**PROBLEM DESCRIPTION:** Pick out every line of the data below that contains the string "Violine", where uppercase and lowercase letters count as different, and copy each of those lines in full.

■ ■ ■

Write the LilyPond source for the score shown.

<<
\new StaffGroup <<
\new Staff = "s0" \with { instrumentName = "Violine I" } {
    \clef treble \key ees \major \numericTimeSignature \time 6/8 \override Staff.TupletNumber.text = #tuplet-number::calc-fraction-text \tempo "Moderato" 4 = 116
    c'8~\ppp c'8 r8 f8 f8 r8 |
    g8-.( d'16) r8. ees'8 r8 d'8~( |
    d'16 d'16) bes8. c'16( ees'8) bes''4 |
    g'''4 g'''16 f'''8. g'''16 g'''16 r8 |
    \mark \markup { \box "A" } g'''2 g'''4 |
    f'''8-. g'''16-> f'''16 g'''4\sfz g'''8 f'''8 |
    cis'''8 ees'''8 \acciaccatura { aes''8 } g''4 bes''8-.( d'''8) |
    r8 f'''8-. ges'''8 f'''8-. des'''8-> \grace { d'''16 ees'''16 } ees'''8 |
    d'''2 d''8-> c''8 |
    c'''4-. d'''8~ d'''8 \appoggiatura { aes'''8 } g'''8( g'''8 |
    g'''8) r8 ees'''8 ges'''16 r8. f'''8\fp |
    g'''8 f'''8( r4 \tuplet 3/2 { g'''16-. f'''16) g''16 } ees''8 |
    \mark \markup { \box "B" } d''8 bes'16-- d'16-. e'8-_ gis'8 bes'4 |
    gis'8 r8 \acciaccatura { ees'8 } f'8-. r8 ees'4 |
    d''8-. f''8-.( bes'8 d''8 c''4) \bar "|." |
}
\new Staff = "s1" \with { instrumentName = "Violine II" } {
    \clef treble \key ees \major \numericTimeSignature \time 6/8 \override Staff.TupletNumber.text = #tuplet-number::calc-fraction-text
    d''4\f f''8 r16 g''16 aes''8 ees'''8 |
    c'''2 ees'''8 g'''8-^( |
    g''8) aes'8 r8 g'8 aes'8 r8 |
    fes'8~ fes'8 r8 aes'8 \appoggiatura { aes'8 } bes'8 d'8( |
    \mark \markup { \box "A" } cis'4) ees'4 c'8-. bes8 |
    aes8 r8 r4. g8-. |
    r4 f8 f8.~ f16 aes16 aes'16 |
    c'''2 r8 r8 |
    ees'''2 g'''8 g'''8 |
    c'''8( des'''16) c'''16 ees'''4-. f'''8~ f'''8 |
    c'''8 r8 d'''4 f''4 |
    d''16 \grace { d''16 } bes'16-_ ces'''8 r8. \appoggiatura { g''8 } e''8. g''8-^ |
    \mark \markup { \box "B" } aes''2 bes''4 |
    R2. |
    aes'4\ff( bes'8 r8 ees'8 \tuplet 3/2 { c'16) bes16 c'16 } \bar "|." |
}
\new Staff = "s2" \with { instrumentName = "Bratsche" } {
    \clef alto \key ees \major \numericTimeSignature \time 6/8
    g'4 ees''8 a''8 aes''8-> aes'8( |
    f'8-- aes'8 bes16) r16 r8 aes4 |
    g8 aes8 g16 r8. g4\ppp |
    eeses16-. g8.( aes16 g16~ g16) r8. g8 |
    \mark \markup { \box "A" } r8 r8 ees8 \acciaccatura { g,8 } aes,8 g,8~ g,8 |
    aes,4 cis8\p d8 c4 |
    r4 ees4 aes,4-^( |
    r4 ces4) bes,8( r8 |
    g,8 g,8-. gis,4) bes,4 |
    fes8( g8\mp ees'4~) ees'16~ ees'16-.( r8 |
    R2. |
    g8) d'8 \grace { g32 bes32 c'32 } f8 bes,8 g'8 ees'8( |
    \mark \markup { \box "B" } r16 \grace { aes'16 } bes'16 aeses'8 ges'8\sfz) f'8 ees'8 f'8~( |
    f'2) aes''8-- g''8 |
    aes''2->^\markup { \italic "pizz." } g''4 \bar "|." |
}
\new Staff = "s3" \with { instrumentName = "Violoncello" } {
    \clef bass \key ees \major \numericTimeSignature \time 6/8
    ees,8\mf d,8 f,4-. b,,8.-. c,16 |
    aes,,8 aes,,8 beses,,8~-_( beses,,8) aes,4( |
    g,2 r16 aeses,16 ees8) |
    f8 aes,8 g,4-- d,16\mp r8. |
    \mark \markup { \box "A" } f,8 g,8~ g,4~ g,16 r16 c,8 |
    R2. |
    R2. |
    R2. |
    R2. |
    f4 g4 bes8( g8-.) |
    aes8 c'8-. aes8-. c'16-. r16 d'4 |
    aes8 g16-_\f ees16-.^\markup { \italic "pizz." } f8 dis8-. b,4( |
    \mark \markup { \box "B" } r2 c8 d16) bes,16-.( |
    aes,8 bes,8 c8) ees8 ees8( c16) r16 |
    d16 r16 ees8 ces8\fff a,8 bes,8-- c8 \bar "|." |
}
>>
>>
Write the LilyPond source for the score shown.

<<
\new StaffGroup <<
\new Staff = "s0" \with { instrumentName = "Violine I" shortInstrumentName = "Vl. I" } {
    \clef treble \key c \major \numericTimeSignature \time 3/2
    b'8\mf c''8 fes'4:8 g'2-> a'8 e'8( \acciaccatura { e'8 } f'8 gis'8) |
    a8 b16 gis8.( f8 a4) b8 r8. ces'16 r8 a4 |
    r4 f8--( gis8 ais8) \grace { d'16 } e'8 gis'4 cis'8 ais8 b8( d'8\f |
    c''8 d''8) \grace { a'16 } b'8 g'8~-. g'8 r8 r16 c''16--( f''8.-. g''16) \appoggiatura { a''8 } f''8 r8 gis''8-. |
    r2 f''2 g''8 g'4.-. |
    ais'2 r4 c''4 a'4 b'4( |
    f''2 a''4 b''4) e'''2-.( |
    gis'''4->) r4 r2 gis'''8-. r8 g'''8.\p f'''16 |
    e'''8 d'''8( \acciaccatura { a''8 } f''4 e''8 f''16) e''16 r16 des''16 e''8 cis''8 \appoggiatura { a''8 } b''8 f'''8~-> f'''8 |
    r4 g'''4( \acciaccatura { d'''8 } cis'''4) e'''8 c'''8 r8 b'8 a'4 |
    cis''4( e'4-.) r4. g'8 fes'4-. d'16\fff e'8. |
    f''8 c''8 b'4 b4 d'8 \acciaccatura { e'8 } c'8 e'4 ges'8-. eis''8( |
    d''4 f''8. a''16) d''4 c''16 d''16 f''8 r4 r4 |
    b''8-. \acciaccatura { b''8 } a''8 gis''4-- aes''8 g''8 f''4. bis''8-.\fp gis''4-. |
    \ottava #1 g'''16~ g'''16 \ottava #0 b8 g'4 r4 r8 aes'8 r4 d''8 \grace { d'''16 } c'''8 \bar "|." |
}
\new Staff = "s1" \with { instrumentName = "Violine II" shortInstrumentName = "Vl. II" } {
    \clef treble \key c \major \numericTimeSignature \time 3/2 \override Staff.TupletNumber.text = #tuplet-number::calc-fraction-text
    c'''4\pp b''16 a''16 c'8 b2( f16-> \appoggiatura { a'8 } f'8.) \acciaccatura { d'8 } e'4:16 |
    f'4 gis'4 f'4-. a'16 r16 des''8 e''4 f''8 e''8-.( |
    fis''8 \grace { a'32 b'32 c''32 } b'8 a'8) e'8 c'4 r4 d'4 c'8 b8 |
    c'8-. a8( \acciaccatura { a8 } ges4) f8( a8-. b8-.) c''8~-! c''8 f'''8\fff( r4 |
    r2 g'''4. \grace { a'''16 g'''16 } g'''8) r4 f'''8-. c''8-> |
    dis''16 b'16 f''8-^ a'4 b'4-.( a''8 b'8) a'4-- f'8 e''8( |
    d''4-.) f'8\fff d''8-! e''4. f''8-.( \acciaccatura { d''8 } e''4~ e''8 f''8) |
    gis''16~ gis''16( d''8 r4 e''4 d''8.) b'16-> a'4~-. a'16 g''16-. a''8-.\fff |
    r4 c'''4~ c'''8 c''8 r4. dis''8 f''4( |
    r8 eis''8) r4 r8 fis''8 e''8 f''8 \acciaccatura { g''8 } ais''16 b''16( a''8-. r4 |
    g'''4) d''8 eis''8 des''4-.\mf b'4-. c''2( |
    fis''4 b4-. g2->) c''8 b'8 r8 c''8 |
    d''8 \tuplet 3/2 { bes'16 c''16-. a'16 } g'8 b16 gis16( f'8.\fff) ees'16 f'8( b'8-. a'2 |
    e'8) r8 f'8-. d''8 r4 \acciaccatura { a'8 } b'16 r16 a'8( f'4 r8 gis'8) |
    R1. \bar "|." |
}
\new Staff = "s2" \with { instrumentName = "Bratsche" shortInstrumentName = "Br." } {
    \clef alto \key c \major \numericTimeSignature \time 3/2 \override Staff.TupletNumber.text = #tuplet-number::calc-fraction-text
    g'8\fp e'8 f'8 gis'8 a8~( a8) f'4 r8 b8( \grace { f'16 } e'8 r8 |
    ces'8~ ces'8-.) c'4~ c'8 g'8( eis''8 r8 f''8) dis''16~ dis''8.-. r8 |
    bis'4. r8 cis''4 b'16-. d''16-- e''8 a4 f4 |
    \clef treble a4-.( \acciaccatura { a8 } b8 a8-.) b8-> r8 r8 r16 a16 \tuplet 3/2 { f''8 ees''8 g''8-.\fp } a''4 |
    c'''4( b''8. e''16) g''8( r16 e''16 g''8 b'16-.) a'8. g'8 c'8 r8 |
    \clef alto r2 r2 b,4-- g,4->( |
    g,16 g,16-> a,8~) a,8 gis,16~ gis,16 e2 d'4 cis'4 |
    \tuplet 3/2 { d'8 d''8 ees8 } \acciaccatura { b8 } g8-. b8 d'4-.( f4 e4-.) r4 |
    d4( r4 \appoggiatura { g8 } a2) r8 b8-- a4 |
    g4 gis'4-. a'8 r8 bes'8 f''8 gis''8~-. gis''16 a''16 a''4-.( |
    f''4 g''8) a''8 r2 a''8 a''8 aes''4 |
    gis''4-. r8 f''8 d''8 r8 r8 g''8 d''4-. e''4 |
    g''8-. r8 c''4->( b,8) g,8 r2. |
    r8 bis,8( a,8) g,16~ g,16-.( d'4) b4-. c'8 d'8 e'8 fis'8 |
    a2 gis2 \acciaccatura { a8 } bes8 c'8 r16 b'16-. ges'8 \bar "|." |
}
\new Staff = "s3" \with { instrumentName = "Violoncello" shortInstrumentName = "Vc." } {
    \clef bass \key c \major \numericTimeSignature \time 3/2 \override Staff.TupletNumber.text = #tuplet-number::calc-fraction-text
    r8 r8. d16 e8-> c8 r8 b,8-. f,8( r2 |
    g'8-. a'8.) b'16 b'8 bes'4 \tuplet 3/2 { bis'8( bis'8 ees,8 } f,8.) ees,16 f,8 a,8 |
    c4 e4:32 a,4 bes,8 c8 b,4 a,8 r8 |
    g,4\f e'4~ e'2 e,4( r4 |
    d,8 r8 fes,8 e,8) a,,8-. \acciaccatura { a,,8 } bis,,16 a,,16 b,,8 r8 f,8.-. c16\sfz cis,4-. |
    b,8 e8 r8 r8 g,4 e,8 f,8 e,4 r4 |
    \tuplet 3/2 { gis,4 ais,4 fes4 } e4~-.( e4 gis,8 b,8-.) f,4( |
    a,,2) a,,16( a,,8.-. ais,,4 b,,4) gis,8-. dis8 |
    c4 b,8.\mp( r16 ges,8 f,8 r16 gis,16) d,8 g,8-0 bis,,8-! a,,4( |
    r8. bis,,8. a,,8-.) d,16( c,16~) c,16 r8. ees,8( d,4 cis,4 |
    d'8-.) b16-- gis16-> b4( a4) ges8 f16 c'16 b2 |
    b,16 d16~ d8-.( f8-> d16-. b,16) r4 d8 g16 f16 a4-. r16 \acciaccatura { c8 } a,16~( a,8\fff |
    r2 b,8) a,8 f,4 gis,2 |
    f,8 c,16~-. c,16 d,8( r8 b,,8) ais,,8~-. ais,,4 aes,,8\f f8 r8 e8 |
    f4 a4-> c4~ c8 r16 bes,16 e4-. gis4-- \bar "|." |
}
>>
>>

■ ■ ■

**OUTPUT FOR THIS EXERCISE:**
\new Staff = "s0" \with { instrumentName = "Violine I" } {
\new Staff = "s1" \with { instrumentName = "Violine II" } {
\new Staff = "s0" \with { instrumentName = "Violine I" shortInstrumentName = "Vl. I" } {
\new Staff = "s1" \with { instrumentName = "Violine II" shortInstrumentName = "Vl. II" } {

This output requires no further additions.